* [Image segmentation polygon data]
#####

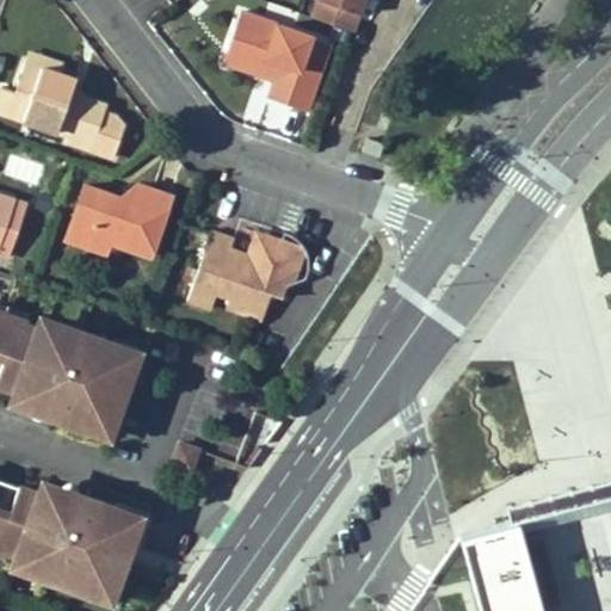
[(319,0),(313,18),(352,31),(363,0),(319,0)]
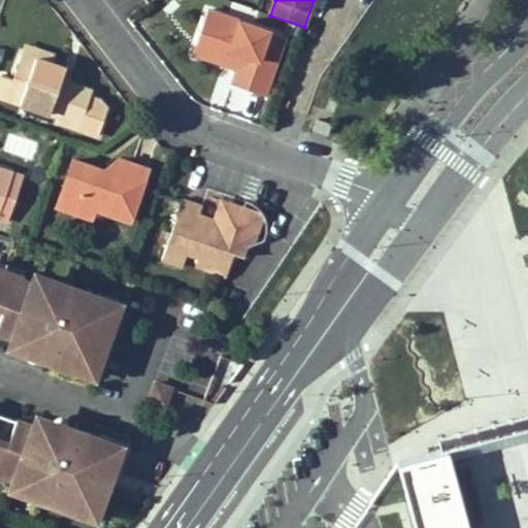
[(195,45),(227,57),(230,48),(242,54),(236,68),(231,84),(264,96),(285,36),(207,9),(195,45)]
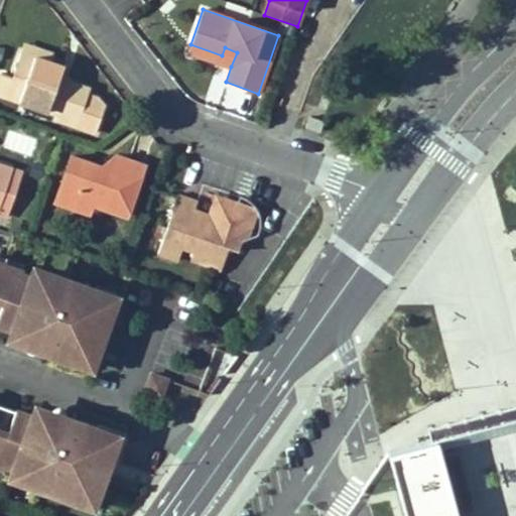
[(225,47),(222,55),(190,44),(187,51),(231,67),(237,52),(225,47)]
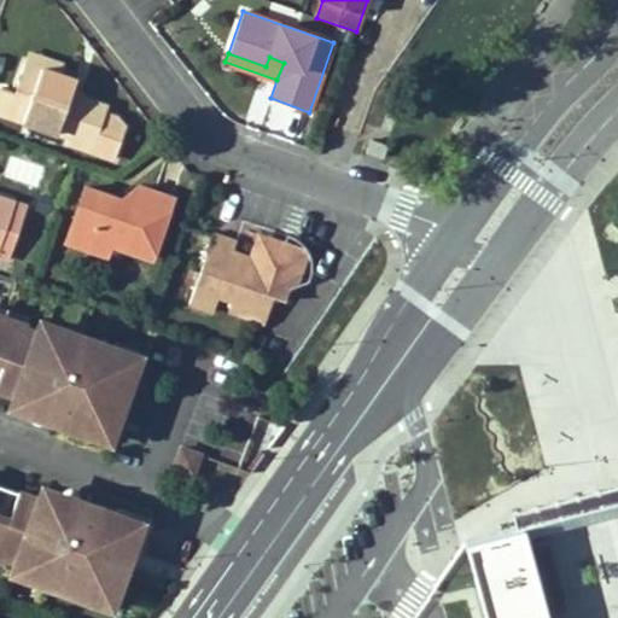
[(70,92),(73,86),(51,79),(53,71),(27,60),(16,92),(1,87),(0,88),(0,110),(69,135),(66,141),(112,157),(122,128),(117,116),(105,111),(108,105),(79,95),(70,92)]
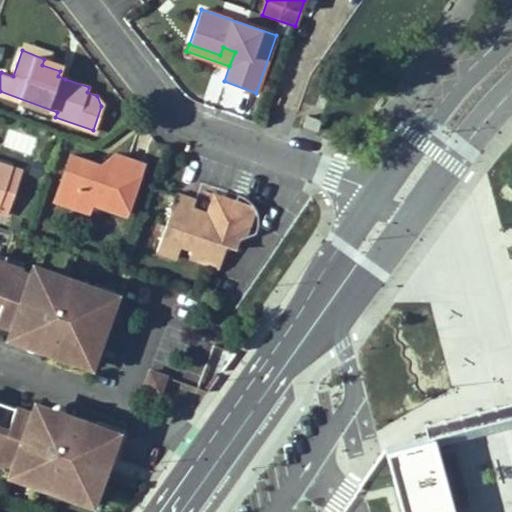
[(62,65),(44,59),(42,65),(60,71),(62,65)]
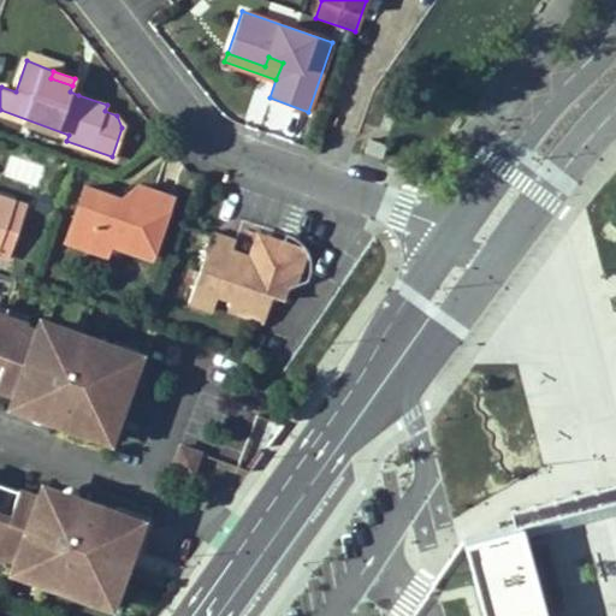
[(384,157),(389,143),(371,138),(366,150),(384,157)]
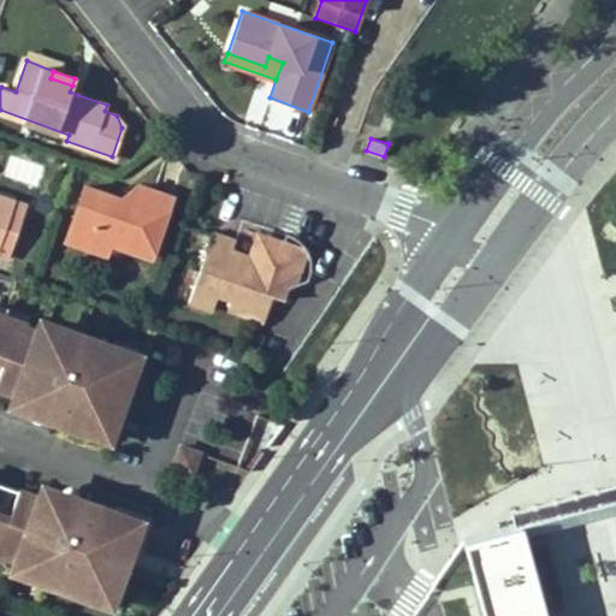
[(128,199),(87,185),(71,230),(113,244),(152,258),(173,195),(158,189),(142,184),(130,191),(128,199)]
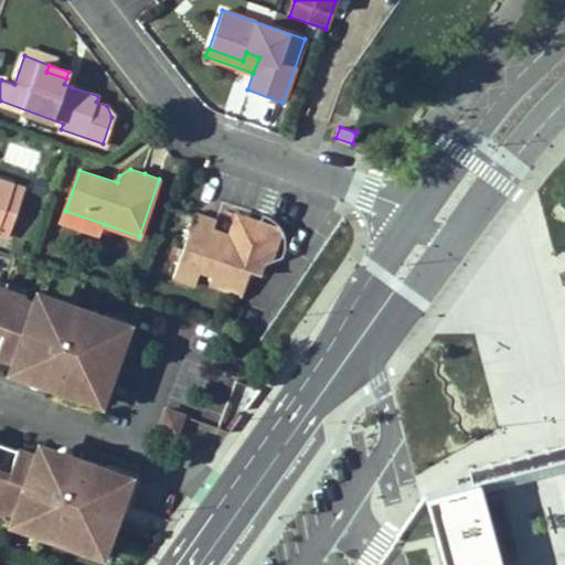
[(0,233),(10,237),(28,188),(0,178),(0,233)]
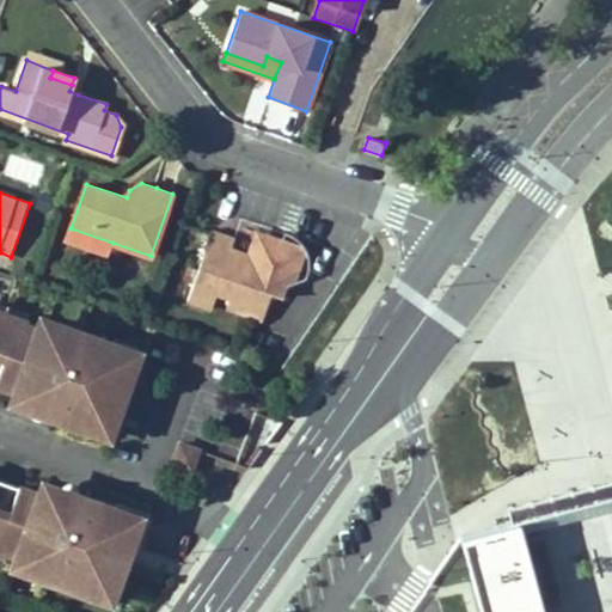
[(108,255),(112,243),(71,228),(66,240),(108,255)]
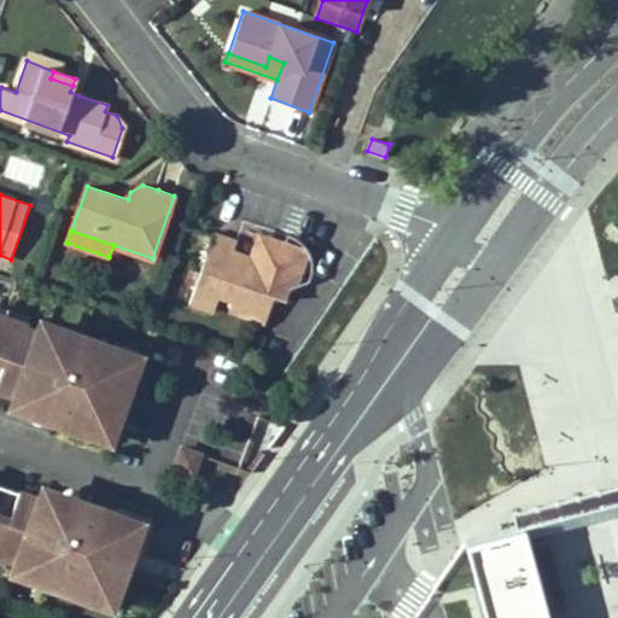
[(210,244),(204,263),(225,270),(232,250),(234,242),(214,234),(210,244)]
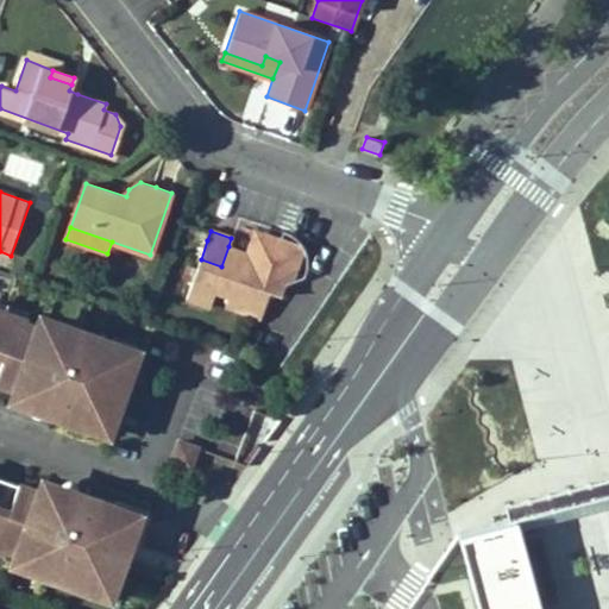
[(259,295),(268,299),(270,294),(283,297),(287,283),(294,276),(297,267),(292,252),(284,250),(280,239),(262,234),(253,238),(248,253),(228,246),(221,267),(201,259),(187,300),(211,308),(217,293),(228,297),(226,306),(253,315),(259,295)]
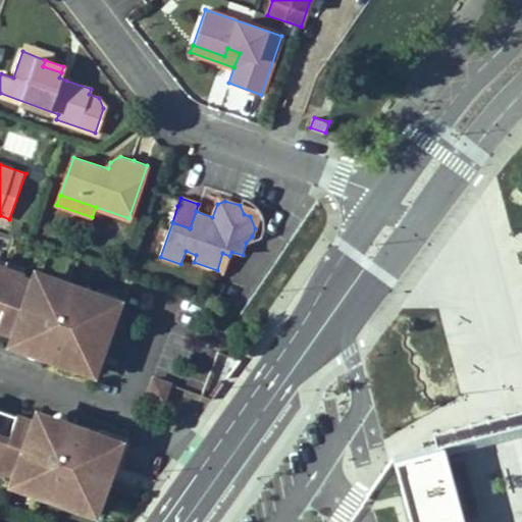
[(255,228),(261,212),(240,205),(244,214),(250,216),(255,228)]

#####

* [Exercise instructions]
Set the pictures aside and transcribe the data above exactly.

* [Result below]
[(319,0),(313,18),(352,31),(363,0),(319,0)]
[(195,45),(227,57),(230,48),(242,54),(236,68),(231,84),(264,96),(285,36),(207,9),(195,45)]
[(225,47),(222,55),(190,44),(187,51),(231,67),(237,52),(225,47)]
[(70,92),(73,86),(51,79),(53,71),(27,60),(16,92),(1,87),(0,88),(0,110),(69,135),(66,141),(112,157),(122,128),(117,116),(105,111),(108,105),(79,95),(70,92)]
[(62,65),(44,59),(42,65),(60,71),(62,65)]
[(384,157),(389,143),(371,138),(366,150),(384,157)]
[(128,199),(87,185),(71,230),(113,244),(152,258),(173,195),(158,189),(142,184),(130,191),(128,199)]
[(0,233),(10,237),(28,188),(0,178),(0,233)]
[(108,255),(112,243),(71,228),(66,240),(108,255)]
[(210,244),(204,263),(225,270),(232,250),(234,242),(214,234),(210,244)]
[(259,295),(268,299),(270,294),(283,297),(287,283),(294,276),(297,267),(292,252),(284,250),(280,239),(262,234),(253,238),(248,253),(228,246),(221,267),(201,259),(187,300),(211,308),(217,293),(228,297),(226,306),(253,315),(259,295)]
[(255,228),(261,212),(240,205),(244,214),(250,216),(255,228)]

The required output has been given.